=== Section Start ===
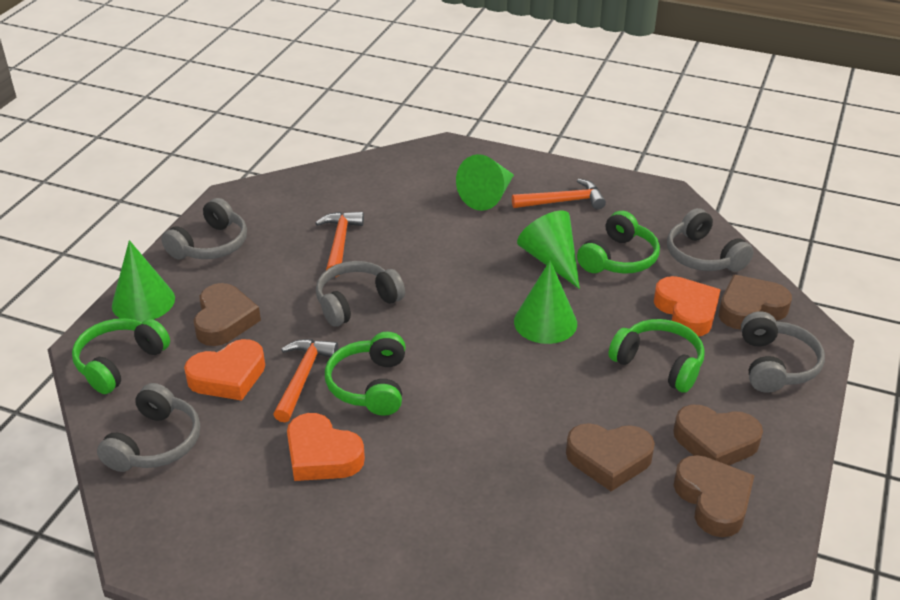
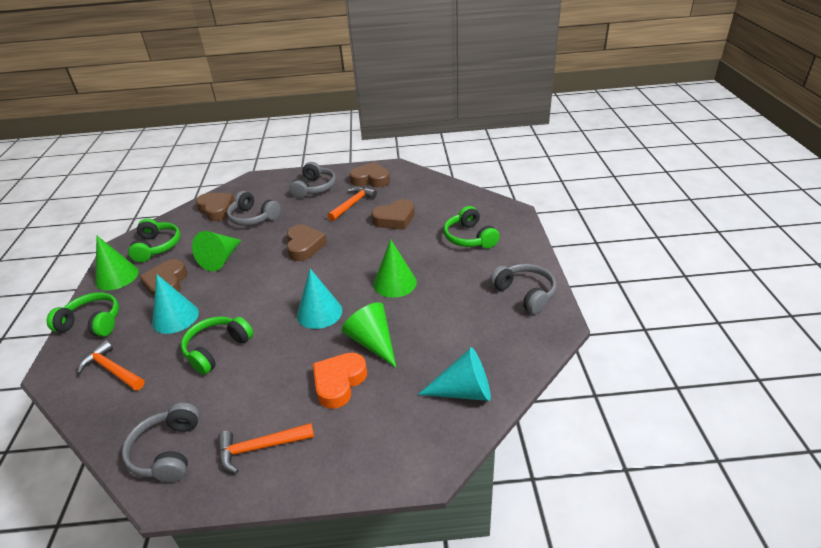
grey headphones: 5 -> 4
orange heart: 3 -> 1
turquoise cone: 0 -> 3

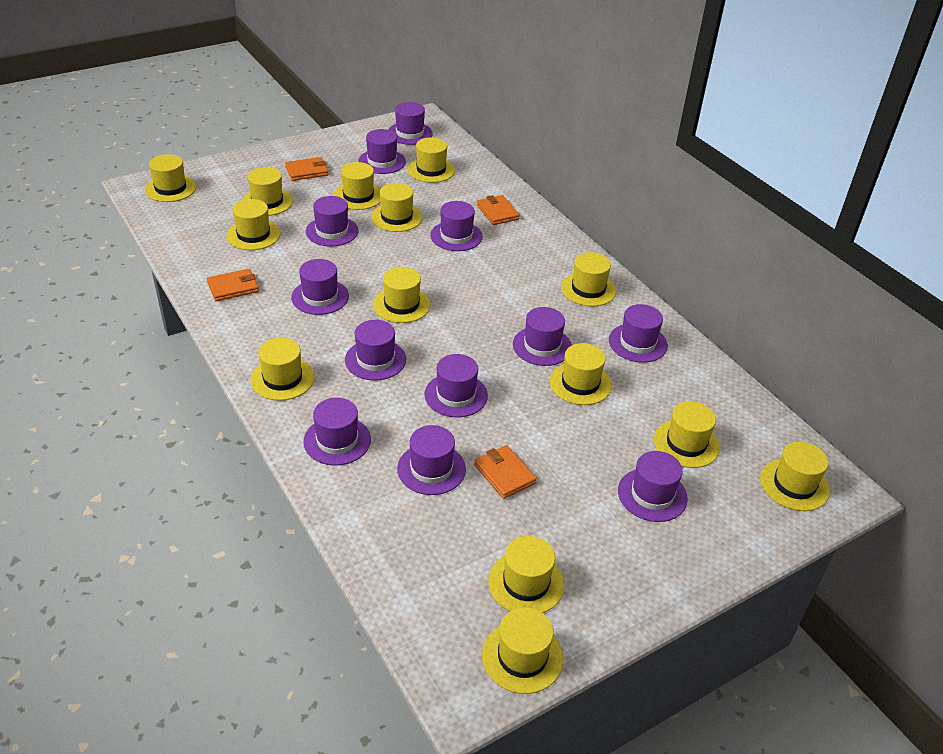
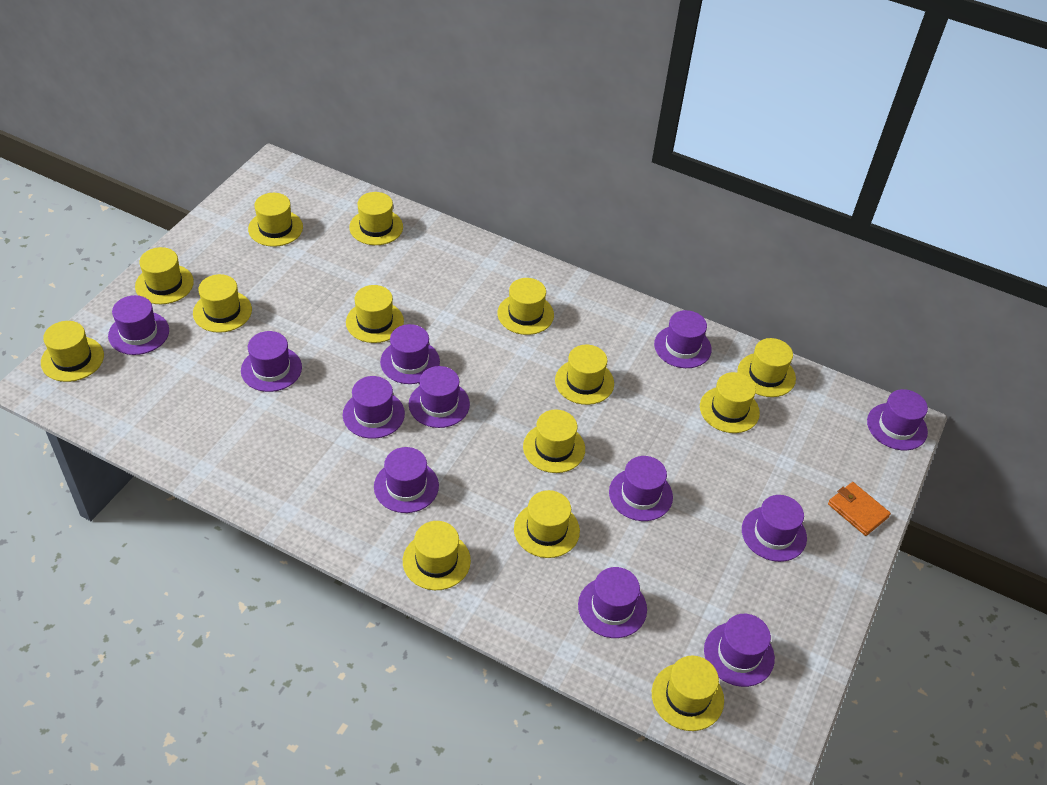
orange wallet: 4 -> 1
=== Section End ===
Print out the material verbatim, skipping pictures.

grey headphones: 5 -> 4
orange heart: 3 -> 1
turquoise cone: 0 -> 3

orange wallet: 4 -> 1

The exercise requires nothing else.